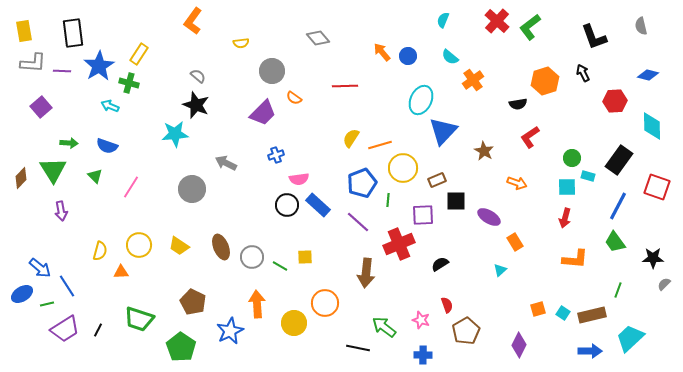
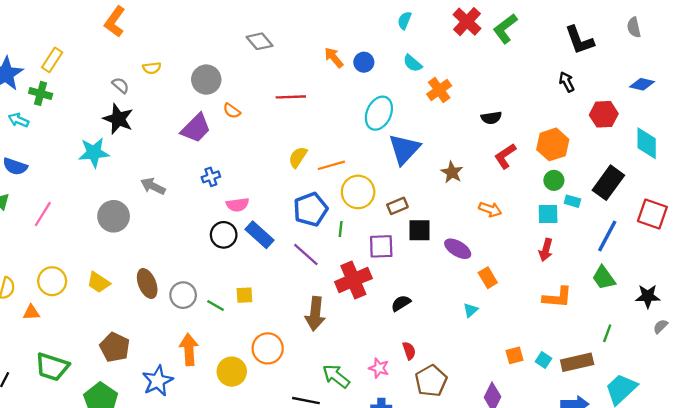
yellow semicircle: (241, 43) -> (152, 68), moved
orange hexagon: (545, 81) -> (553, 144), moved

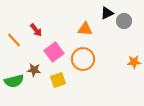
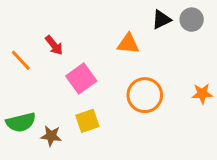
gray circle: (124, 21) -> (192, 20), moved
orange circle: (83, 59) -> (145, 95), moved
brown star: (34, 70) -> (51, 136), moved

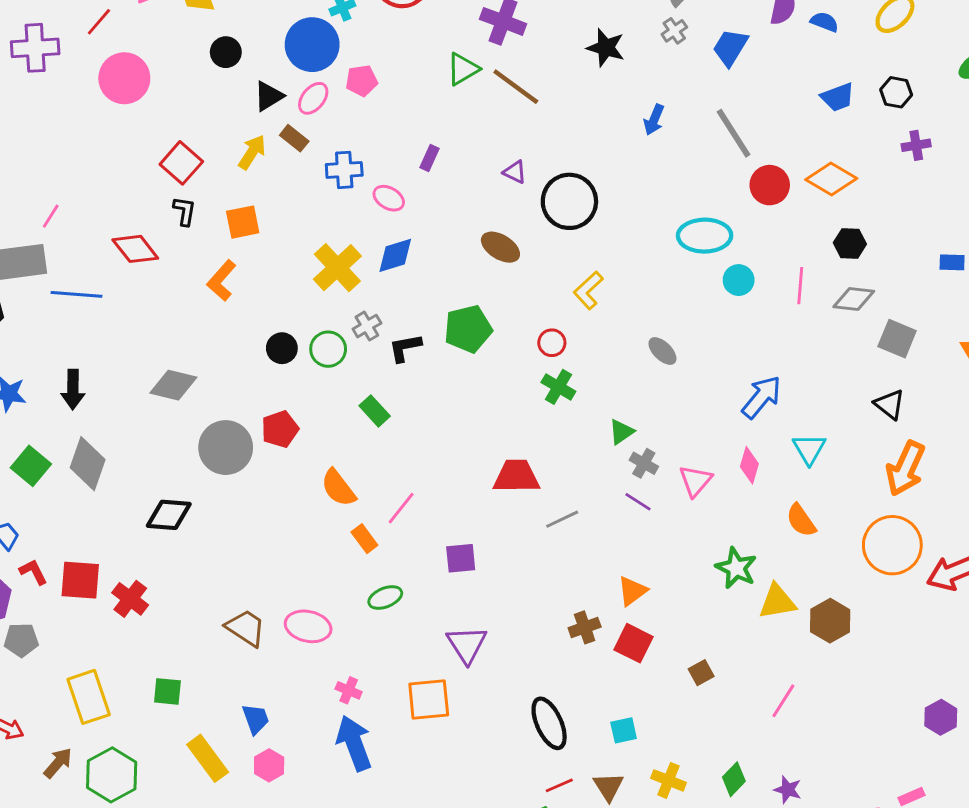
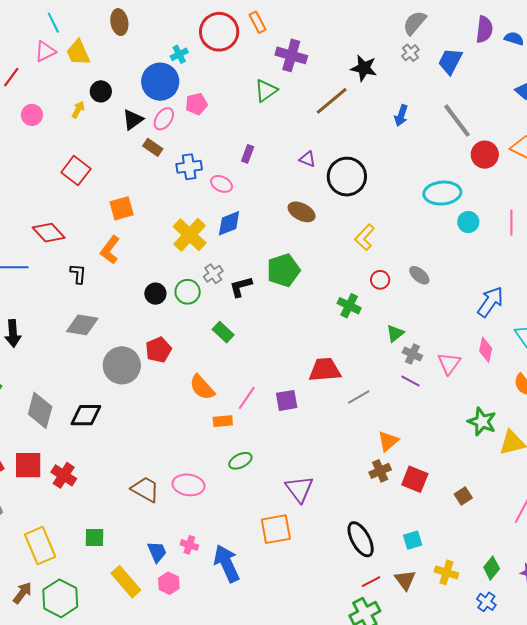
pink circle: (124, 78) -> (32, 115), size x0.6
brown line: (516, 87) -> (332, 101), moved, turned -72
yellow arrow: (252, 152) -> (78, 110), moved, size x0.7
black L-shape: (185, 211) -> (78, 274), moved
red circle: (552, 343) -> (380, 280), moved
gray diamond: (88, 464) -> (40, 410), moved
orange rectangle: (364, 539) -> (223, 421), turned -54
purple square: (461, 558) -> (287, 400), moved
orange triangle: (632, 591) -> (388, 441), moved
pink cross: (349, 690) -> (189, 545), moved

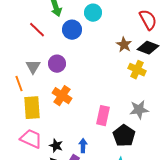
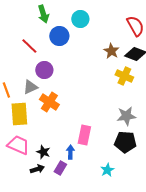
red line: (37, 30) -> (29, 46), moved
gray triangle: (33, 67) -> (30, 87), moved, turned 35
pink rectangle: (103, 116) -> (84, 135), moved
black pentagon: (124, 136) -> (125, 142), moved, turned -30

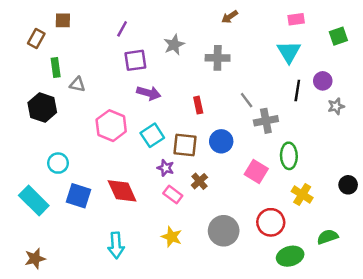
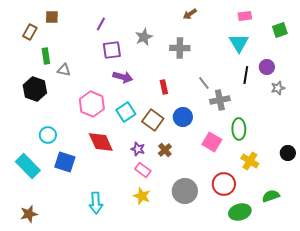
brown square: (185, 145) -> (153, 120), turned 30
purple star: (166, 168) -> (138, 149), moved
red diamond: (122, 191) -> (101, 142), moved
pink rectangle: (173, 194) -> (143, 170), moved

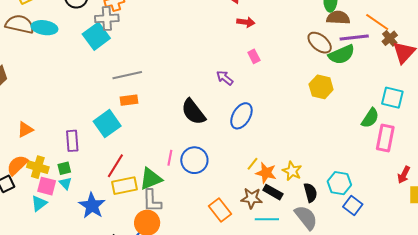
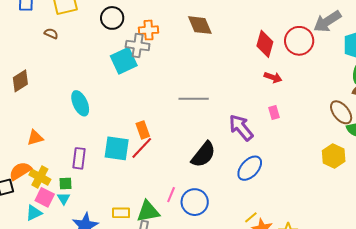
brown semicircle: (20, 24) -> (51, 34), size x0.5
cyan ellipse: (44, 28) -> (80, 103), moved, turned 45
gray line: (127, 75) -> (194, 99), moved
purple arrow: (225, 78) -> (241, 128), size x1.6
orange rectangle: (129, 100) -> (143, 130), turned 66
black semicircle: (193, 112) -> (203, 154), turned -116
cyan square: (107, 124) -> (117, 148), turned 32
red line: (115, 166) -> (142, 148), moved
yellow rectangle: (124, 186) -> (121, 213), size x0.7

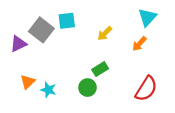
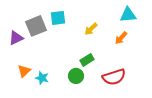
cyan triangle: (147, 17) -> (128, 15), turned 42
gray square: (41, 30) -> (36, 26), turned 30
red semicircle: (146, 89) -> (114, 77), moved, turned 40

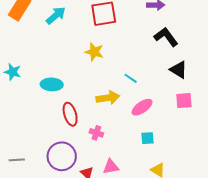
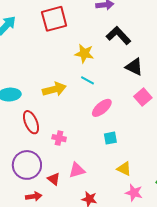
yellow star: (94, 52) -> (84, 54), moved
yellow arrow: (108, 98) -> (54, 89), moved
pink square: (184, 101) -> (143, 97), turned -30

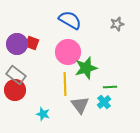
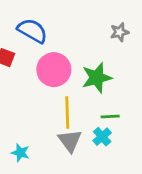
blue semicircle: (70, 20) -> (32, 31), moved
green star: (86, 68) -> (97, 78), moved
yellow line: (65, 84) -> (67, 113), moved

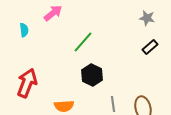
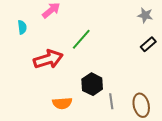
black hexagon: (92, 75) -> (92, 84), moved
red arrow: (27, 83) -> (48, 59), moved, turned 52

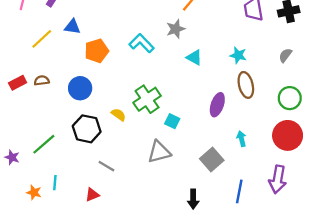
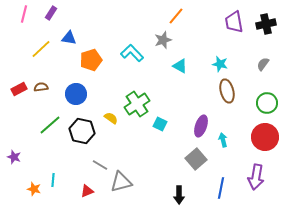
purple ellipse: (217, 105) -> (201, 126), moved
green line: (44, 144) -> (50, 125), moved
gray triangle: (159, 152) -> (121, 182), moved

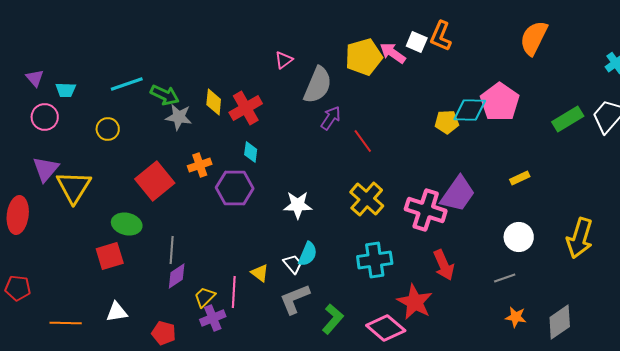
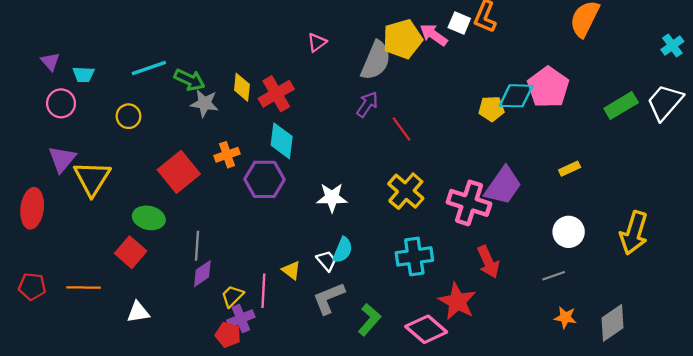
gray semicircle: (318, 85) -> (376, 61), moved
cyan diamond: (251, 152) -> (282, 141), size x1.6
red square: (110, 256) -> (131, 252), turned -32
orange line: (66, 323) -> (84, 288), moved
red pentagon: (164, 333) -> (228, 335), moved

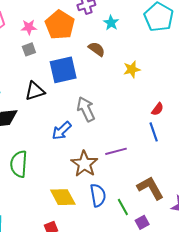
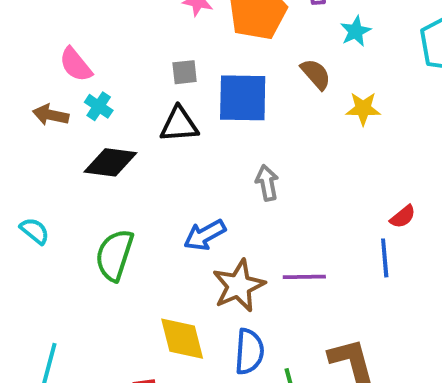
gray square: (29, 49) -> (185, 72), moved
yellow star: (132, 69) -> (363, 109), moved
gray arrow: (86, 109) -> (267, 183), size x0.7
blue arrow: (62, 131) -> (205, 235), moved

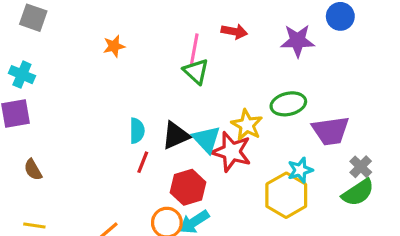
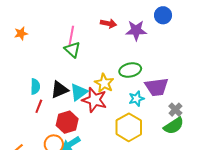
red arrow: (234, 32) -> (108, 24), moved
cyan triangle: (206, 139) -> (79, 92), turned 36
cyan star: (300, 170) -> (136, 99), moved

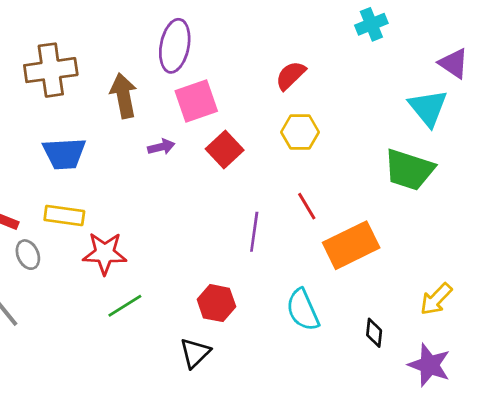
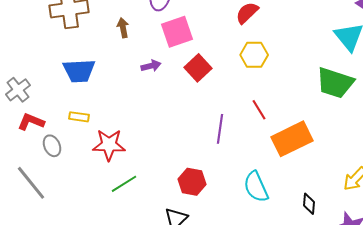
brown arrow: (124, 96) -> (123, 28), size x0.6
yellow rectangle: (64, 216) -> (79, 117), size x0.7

------------------------------------------------

Try it
The answer must be an exact copy of every record above, minus the pictures.

Solution to the problem
yellow semicircle: (241, 43) -> (152, 68), moved
orange hexagon: (545, 81) -> (553, 144), moved

gray circle: (124, 21) -> (192, 20), moved
orange circle: (83, 59) -> (145, 95), moved
brown star: (34, 70) -> (51, 136), moved

pink circle: (124, 78) -> (32, 115), size x0.6
brown line: (516, 87) -> (332, 101), moved, turned -72
yellow arrow: (252, 152) -> (78, 110), moved, size x0.7
black L-shape: (185, 211) -> (78, 274), moved
red circle: (552, 343) -> (380, 280), moved
gray diamond: (88, 464) -> (40, 410), moved
orange rectangle: (364, 539) -> (223, 421), turned -54
purple square: (461, 558) -> (287, 400), moved
orange triangle: (632, 591) -> (388, 441), moved
pink cross: (349, 690) -> (189, 545), moved

red line: (37, 30) -> (29, 46), moved
gray triangle: (33, 67) -> (30, 87), moved, turned 35
pink rectangle: (103, 116) -> (84, 135), moved
black pentagon: (124, 136) -> (125, 142), moved, turned -30

brown square: (185, 145) -> (153, 120), turned 30
purple star: (166, 168) -> (138, 149), moved
red diamond: (122, 191) -> (101, 142), moved
pink rectangle: (173, 194) -> (143, 170), moved

brown semicircle: (20, 24) -> (51, 34), size x0.5
cyan ellipse: (44, 28) -> (80, 103), moved, turned 45
gray line: (127, 75) -> (194, 99), moved
purple arrow: (225, 78) -> (241, 128), size x1.6
orange rectangle: (129, 100) -> (143, 130), turned 66
black semicircle: (193, 112) -> (203, 154), turned -116
cyan square: (107, 124) -> (117, 148), turned 32
red line: (115, 166) -> (142, 148), moved
yellow rectangle: (124, 186) -> (121, 213), size x0.7

cyan triangle: (147, 17) -> (128, 15), turned 42
gray square: (41, 30) -> (36, 26), turned 30
red semicircle: (146, 89) -> (114, 77), moved, turned 40

yellow star: (94, 52) -> (84, 54), moved
yellow arrow: (108, 98) -> (54, 89), moved
pink square: (184, 101) -> (143, 97), turned -30

blue semicircle: (70, 20) -> (32, 31), moved
green star: (86, 68) -> (97, 78), moved
yellow line: (65, 84) -> (67, 113), moved

black hexagon: (92, 75) -> (92, 84), moved
red arrow: (27, 83) -> (48, 59), moved, turned 52

purple ellipse: (217, 105) -> (201, 126), moved
green line: (44, 144) -> (50, 125), moved
gray triangle: (159, 152) -> (121, 182), moved

gray semicircle: (318, 85) -> (376, 61), moved
cyan diamond: (251, 152) -> (282, 141), size x1.6
red square: (110, 256) -> (131, 252), turned -32
orange line: (66, 323) -> (84, 288), moved
red pentagon: (164, 333) -> (228, 335), moved

gray square: (29, 49) -> (185, 72), moved
yellow star: (132, 69) -> (363, 109), moved
gray arrow: (86, 109) -> (267, 183), size x0.7
blue arrow: (62, 131) -> (205, 235), moved

red arrow: (234, 32) -> (108, 24), moved
cyan triangle: (206, 139) -> (79, 92), turned 36
cyan star: (300, 170) -> (136, 99), moved

brown arrow: (124, 96) -> (123, 28), size x0.6
yellow rectangle: (64, 216) -> (79, 117), size x0.7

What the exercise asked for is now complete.